RECORDS PROVIDED:
------------------------------------

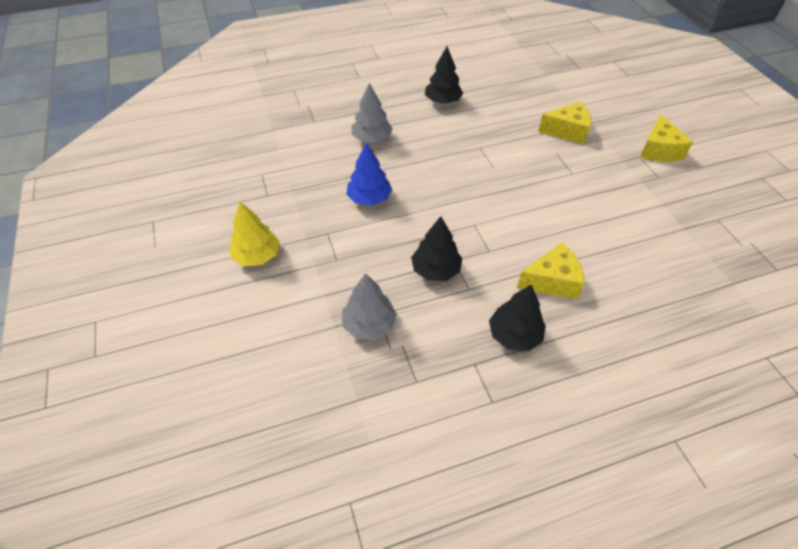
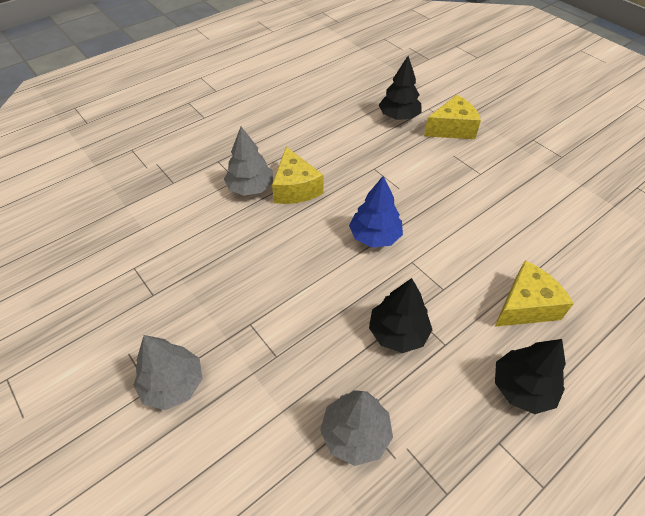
camera: 20 degrees left, 0 degrees up
yellow tree [229,202,280,266] -> grey tree [133,335,203,410]
blue tree [346,143,392,206] -> blue tree moved to [349,176,403,248]
black tree [425,46,463,104] -> black tree moved to [379,56,421,120]
yellow cheese [640,114,693,162] -> yellow cheese moved to [272,147,323,204]

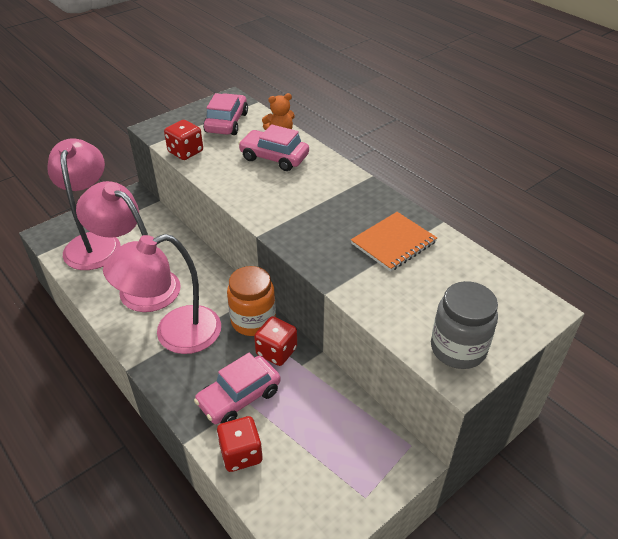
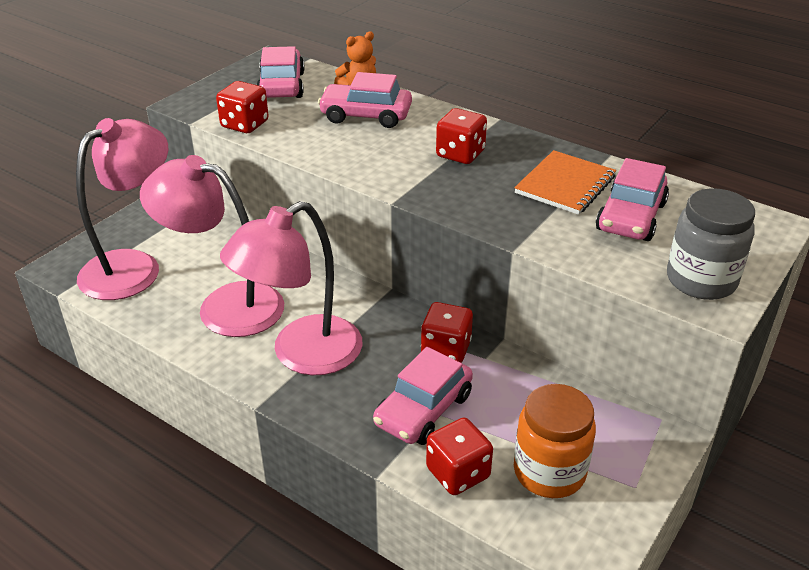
camera: 15 degrees left, 5 degrees down
pink lamp [47,138,121,270] -> pink lamp turned 60 degrees clockwise [76,118,168,300]
orange jar [227,266,276,336] -> orange jar moved to [514,384,596,498]
none -> red dice [436,108,487,164]
none -> pink car [596,158,669,241]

------------------------------------

WHAT NEEDS TO BE DONE: The answer should contain nothing except the lines from the one with "none -> red dice [436,108,487,164]" to the end of the material above, each given again exactly.

RESULT OF THE TASK:
none -> red dice [436,108,487,164]
none -> pink car [596,158,669,241]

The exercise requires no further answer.